[Start of section]

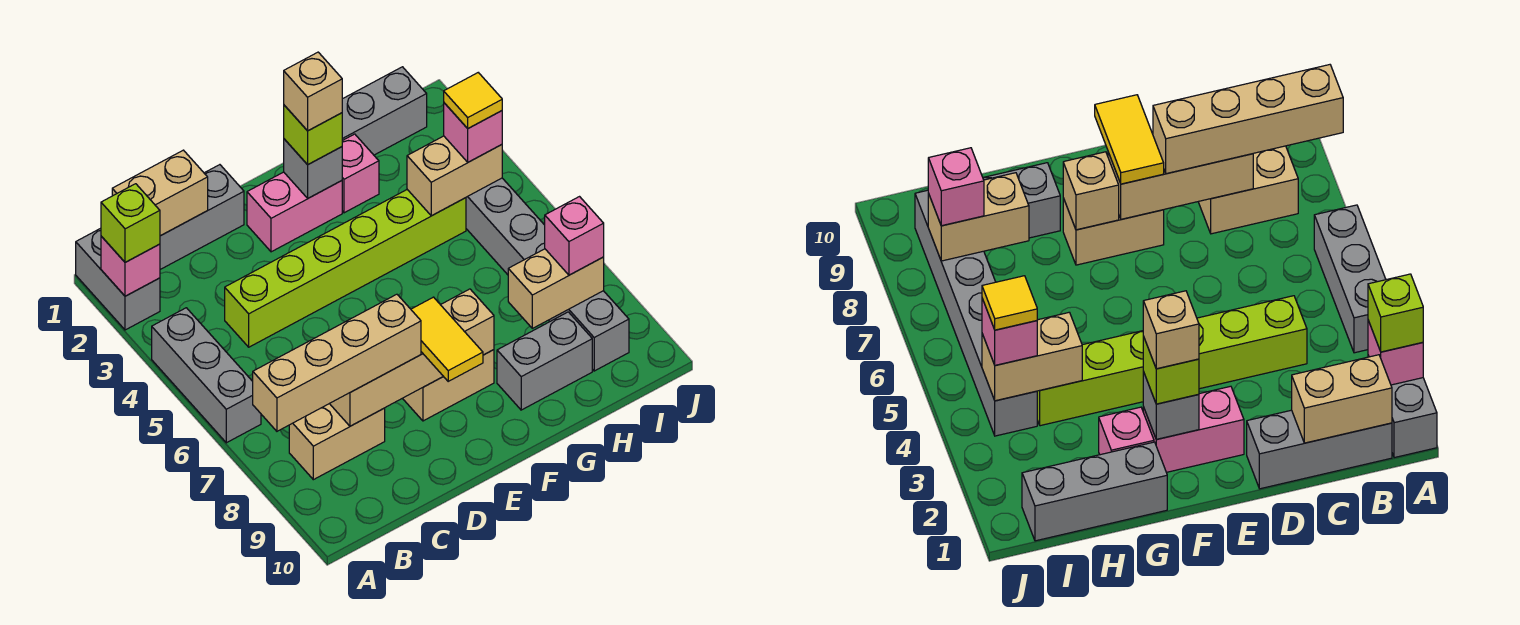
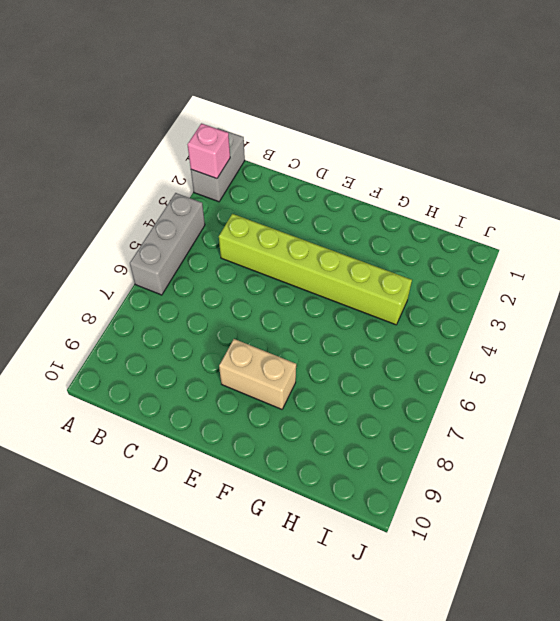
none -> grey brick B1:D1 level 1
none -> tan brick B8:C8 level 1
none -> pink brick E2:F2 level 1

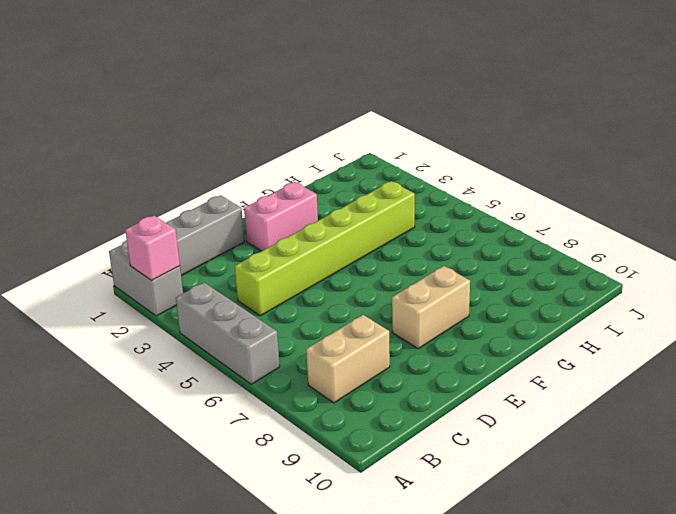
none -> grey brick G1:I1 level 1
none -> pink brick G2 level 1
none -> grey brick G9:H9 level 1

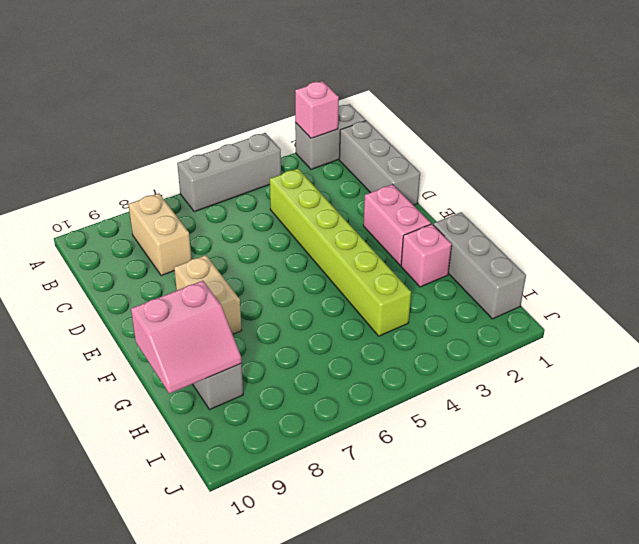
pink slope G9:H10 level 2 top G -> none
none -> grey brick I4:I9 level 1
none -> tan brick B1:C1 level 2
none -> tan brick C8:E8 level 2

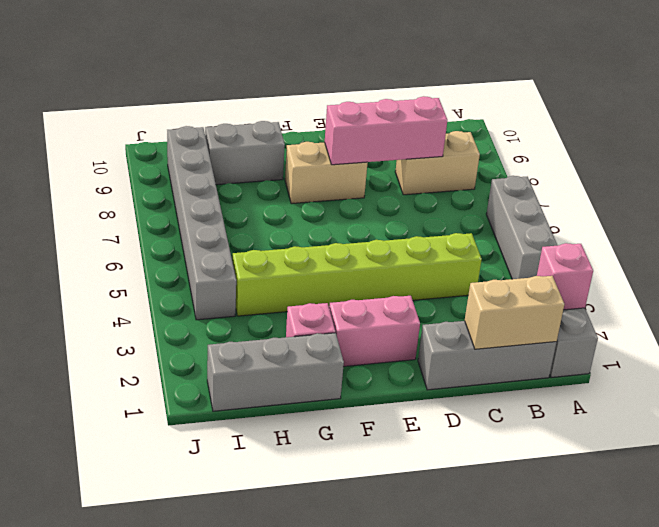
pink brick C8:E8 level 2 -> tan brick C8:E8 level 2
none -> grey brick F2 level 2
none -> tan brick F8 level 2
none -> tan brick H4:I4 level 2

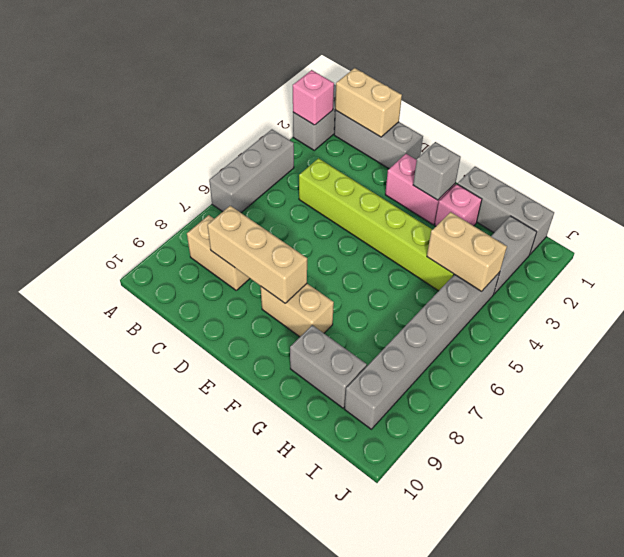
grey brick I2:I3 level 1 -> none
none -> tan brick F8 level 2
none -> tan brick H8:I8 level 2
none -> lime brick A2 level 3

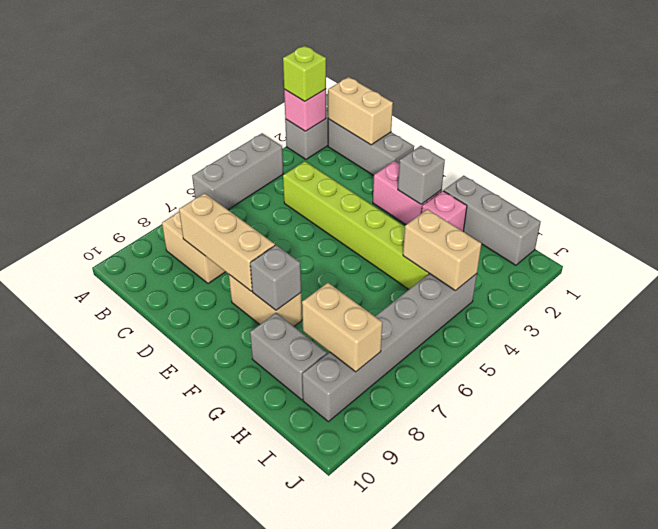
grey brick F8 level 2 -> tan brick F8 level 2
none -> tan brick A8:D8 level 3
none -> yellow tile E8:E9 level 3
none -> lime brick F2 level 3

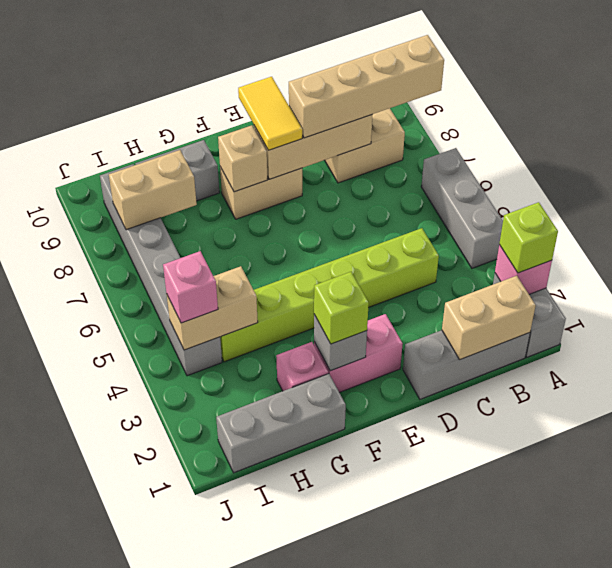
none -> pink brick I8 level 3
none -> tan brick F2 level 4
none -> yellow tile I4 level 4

[End of section]

TASK REQUIREMENTS>
Write down exactly the lines running from the line with "none -> tan brick B1:C1 level 2" through the end of the material, both ends included, and none of the pictures.

EXERCISE SOLUTION>
none -> tan brick B1:C1 level 2
none -> tan brick C8:E8 level 2

pink brick C8:E8 level 2 -> tan brick C8:E8 level 2
none -> grey brick F2 level 2
none -> tan brick F8 level 2
none -> tan brick H4:I4 level 2

grey brick I2:I3 level 1 -> none
none -> tan brick F8 level 2
none -> tan brick H8:I8 level 2
none -> lime brick A2 level 3

grey brick F8 level 2 -> tan brick F8 level 2
none -> tan brick A8:D8 level 3
none -> yellow tile E8:E9 level 3
none -> lime brick F2 level 3

none -> pink brick I8 level 3
none -> tan brick F2 level 4
none -> yellow tile I4 level 4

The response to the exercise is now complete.